What the exercise asks. If a line in the records below contains the word "buffer", return that line.

Data shown.
----------------------------------------

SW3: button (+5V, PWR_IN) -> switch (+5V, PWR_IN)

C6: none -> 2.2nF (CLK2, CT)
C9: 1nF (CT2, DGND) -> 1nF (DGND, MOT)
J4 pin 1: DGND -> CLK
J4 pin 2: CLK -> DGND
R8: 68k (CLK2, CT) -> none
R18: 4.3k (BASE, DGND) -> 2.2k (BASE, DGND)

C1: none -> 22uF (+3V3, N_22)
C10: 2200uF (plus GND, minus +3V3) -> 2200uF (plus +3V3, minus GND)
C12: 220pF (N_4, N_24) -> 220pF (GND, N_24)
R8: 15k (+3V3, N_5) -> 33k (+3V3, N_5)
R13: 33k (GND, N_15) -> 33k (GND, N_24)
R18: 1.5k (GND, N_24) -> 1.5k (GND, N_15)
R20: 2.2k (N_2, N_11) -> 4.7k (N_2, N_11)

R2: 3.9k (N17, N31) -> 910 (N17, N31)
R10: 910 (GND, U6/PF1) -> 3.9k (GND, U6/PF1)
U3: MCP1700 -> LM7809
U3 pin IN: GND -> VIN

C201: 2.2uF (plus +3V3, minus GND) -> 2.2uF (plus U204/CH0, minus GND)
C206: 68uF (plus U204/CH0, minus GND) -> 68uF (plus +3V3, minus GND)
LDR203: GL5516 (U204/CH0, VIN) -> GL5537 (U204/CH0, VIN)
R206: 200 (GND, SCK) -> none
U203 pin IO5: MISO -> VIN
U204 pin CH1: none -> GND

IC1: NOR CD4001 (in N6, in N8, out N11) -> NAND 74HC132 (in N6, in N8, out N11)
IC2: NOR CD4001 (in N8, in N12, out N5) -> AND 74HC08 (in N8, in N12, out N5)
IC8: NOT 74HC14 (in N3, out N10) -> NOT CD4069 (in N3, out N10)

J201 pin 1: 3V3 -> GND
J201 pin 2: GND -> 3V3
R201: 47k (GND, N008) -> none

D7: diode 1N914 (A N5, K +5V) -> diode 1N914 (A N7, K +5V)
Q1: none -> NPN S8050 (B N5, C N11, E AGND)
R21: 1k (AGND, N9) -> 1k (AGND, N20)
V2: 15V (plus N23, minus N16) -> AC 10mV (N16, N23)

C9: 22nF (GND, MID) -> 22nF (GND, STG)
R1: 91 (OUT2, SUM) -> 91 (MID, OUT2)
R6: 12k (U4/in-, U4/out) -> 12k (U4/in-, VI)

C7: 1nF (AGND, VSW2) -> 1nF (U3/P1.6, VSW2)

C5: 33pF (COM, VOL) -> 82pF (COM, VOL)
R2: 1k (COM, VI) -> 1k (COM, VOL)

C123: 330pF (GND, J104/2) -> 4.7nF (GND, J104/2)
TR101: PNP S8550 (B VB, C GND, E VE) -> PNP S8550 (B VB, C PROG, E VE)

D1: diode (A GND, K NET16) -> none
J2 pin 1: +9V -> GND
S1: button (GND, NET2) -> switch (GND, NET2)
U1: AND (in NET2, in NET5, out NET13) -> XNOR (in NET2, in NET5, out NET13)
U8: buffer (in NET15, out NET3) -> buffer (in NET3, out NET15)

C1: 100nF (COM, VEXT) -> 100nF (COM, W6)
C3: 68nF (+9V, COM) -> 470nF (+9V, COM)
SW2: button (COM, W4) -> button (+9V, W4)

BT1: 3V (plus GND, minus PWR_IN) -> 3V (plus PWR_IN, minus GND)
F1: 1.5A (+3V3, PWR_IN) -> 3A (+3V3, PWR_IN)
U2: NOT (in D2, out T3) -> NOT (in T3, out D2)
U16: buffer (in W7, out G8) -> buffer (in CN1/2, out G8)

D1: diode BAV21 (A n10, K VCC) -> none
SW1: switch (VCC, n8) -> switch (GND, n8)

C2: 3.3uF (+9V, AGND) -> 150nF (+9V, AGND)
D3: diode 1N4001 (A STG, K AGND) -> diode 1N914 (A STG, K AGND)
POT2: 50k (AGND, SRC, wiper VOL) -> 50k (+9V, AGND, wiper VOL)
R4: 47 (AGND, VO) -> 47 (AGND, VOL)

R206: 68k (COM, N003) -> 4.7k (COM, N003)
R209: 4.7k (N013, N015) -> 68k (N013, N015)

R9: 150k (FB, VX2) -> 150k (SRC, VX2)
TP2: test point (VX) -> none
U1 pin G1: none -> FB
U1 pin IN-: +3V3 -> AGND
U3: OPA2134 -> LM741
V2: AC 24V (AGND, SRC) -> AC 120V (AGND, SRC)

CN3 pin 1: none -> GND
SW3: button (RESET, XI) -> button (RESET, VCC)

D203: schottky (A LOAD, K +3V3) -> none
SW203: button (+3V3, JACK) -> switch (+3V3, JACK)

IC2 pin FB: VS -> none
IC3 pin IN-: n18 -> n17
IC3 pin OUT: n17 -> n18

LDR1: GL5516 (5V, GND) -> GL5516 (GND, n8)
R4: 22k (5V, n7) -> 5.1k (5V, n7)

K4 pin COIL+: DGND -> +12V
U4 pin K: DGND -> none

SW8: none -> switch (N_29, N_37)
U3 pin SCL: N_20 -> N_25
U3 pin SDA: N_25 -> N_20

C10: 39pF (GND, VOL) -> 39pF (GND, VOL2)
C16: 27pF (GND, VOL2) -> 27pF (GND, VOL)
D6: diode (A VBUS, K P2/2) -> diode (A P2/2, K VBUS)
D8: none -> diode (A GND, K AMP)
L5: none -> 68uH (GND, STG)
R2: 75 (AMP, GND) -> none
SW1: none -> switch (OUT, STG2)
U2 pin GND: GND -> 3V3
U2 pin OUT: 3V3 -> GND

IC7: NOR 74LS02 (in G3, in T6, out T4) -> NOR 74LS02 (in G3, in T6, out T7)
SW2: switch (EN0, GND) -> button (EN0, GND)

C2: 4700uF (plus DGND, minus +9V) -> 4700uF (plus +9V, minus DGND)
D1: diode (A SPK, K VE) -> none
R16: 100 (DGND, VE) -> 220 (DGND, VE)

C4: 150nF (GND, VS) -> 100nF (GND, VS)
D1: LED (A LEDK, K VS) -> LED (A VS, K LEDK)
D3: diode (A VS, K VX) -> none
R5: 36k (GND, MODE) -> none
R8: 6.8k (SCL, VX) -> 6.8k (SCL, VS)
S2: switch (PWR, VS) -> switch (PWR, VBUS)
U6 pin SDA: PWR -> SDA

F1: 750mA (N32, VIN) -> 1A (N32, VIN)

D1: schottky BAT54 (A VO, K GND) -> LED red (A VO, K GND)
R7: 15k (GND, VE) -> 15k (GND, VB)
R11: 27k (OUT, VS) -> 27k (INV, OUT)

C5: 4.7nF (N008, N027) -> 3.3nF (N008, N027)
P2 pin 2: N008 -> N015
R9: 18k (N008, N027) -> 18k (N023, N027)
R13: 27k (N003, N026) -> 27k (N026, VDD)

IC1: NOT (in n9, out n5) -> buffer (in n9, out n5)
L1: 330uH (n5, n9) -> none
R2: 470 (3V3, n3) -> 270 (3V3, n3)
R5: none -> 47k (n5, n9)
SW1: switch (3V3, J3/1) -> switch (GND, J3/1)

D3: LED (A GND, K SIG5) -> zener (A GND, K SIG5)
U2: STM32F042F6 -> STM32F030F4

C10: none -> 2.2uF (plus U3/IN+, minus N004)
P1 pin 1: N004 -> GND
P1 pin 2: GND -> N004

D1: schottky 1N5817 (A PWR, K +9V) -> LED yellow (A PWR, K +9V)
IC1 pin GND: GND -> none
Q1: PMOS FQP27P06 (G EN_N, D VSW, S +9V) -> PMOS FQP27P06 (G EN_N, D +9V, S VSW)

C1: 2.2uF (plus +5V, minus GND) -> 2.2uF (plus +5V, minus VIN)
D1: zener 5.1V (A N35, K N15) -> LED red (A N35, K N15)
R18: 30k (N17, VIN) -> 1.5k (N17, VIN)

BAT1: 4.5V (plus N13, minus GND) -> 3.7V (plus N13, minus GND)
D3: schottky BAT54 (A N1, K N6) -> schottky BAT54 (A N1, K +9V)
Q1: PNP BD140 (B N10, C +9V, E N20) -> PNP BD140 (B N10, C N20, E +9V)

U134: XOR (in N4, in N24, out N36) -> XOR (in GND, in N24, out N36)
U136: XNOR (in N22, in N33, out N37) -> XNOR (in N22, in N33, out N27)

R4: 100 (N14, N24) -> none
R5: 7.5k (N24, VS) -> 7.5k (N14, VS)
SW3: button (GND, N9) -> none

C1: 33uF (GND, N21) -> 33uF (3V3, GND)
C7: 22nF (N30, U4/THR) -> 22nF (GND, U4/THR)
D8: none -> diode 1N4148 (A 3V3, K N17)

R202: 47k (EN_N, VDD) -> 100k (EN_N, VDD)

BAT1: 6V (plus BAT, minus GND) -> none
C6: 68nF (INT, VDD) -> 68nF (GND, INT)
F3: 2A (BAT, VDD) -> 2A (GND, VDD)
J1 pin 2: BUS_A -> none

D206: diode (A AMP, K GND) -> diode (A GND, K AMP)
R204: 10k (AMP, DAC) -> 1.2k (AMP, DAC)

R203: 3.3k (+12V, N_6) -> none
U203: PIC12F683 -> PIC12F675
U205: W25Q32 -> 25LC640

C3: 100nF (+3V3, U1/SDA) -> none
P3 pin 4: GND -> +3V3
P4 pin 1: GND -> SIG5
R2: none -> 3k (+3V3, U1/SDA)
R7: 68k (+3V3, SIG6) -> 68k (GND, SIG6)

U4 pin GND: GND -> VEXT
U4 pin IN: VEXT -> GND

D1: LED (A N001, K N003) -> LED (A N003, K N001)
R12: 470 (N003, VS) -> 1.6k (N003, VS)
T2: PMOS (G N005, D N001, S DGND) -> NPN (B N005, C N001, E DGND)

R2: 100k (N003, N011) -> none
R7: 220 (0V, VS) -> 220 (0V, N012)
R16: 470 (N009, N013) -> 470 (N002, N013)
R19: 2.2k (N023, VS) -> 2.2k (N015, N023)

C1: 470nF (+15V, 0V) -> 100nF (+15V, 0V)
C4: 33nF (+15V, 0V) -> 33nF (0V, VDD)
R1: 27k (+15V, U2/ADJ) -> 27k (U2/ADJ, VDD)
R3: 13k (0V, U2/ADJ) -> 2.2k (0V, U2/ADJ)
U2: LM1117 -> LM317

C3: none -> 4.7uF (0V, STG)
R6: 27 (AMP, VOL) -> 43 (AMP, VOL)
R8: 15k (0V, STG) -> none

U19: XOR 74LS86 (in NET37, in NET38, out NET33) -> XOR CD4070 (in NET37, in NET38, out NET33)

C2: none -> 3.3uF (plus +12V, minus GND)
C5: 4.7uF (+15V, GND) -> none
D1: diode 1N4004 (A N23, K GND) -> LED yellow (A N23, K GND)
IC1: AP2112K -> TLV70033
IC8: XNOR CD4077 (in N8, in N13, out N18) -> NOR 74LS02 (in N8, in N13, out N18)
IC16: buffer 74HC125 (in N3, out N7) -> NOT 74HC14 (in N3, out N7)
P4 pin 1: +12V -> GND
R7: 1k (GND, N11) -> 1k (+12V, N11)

----------------------------------------

Task result.
U8: buffer (in NET15, out NET3) -> buffer (in NET3, out NET15)
U16: buffer (in W7, out G8) -> buffer (in CN1/2, out G8)
IC1: NOT (in n9, out n5) -> buffer (in n9, out n5)
IC16: buffer 74HC125 (in N3, out N7) -> NOT 74HC14 (in N3, out N7)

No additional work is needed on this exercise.